● **YOUR INSTRUCTIONS**
Look for the line with "none -> grey tile L6 level 3" in the entries below, then extract that line and all lines after it exactly, with pictures left out.

● **Image sets with object changes**
=-=-=-=-=

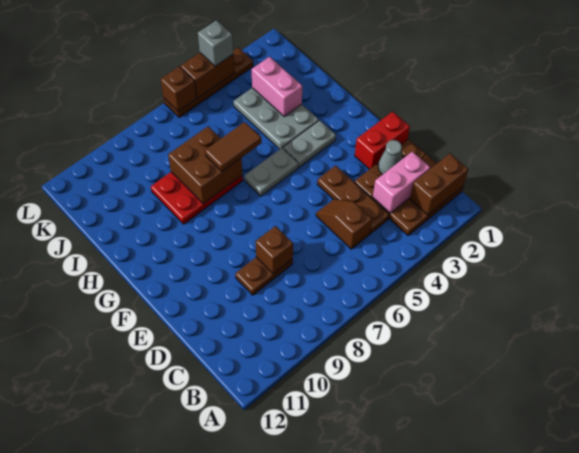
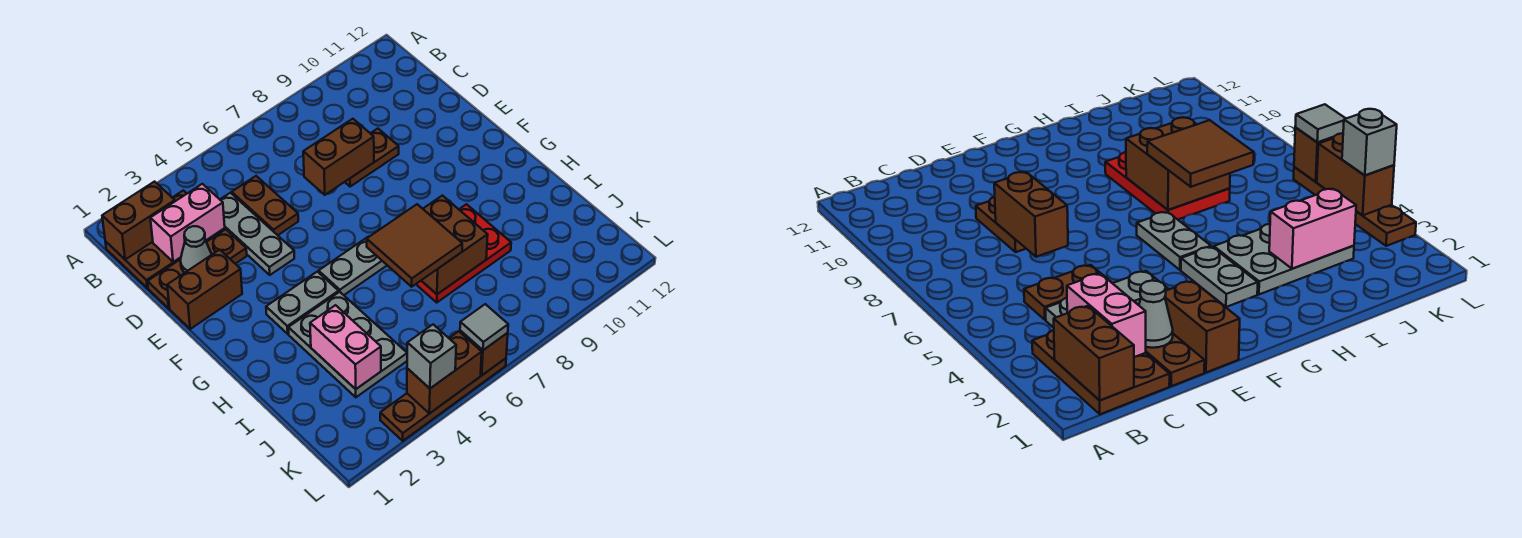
brown plate C4:E4 level 1 -> grey plate C4:E4 level 1
brown slope C5:D5 level 1 top C -> brown plate C5:D5 level 1
brown brick D8 level 2 -> brown brick D7:D8 level 2
red brick E1:E2 level 1 -> brown brick E1:E2 level 1
brown tile H6:H7 level 3 -> brown tile H6:I7 level 3
none -> grey tile L6 level 3

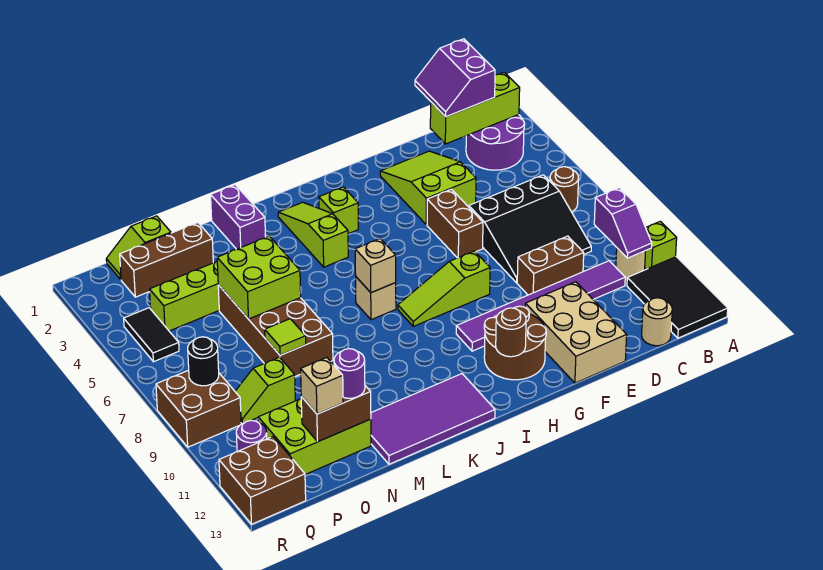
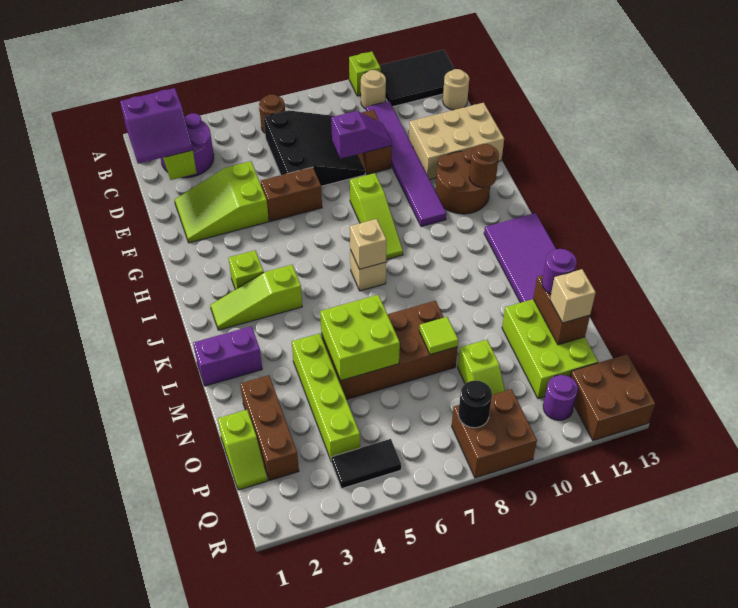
purple slope B9:B10 level 2 top 9 -> purple slope E8:E9 level 2 top 8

=-=-=-=-=

● **TASK OUTPUT**
none -> grey tile L6 level 3

purple slope B9:B10 level 2 top 9 -> purple slope E8:E9 level 2 top 8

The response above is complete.